▶ **SUPPLIED DATA**
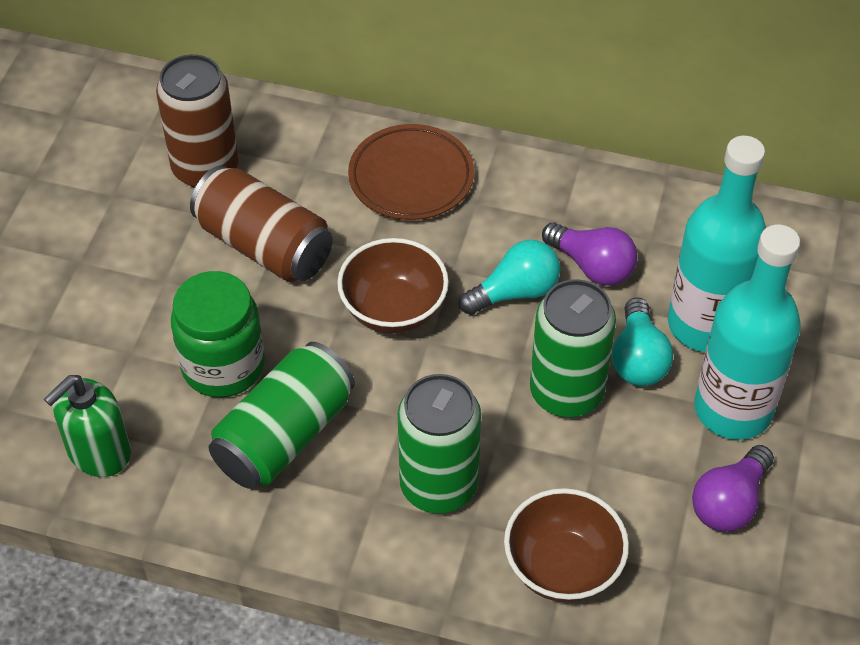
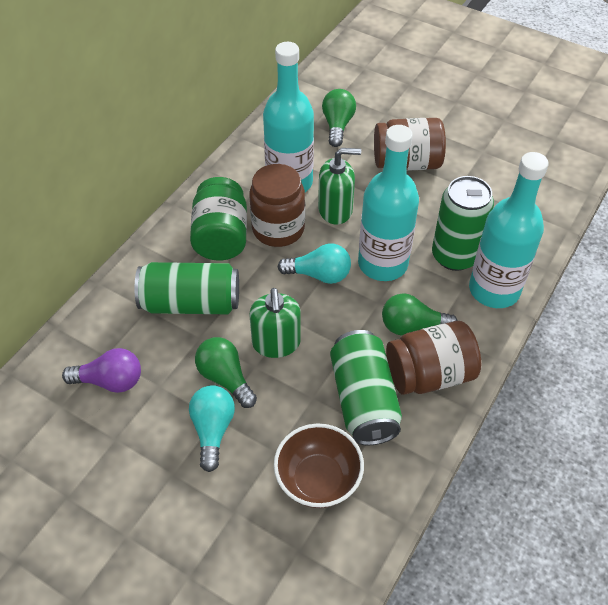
brown bowl: [337,238,449,334] [504,488,629,602] = 2 -> [274,424,364,508] = 1
brown can: [156,54,239,188] [190,165,333,282] = 2 -> none = 0
brown jar: none = 0 -> [249,164,305,247] [374,118,446,171] [386,321,481,395] = 3
brown plate: [348,124,474,220] = 1 -> none = 0
green light bulb: none = 0 -> [195,337,257,408] [322,89,356,147] [382,293,458,336] = 3
green soap dispenser: [44,375,131,477] = 1 -> [249,288,301,358] [318,148,361,225] = 2
purple light bulb: [542,222,638,286] [692,445,774,532] = 2 -> [62,348,141,393] = 1
turquoise bottle: [668,136,766,352] [694,225,801,440] = 2 -> [263,42,314,192] [358,125,419,281] [469,152,549,308] = 3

▶ **YOUR TASK**
Leave out the pictures and restate, word for word, the lines from the top of the data through the line containing "brown plate: [348,124,474,220]", both included.

▶ **EXERCISE ANSWER**
brown bowl: [337,238,449,334] [504,488,629,602] = 2 -> [274,424,364,508] = 1
brown can: [156,54,239,188] [190,165,333,282] = 2 -> none = 0
brown jar: none = 0 -> [249,164,305,247] [374,118,446,171] [386,321,481,395] = 3
brown plate: [348,124,474,220] = 1 -> none = 0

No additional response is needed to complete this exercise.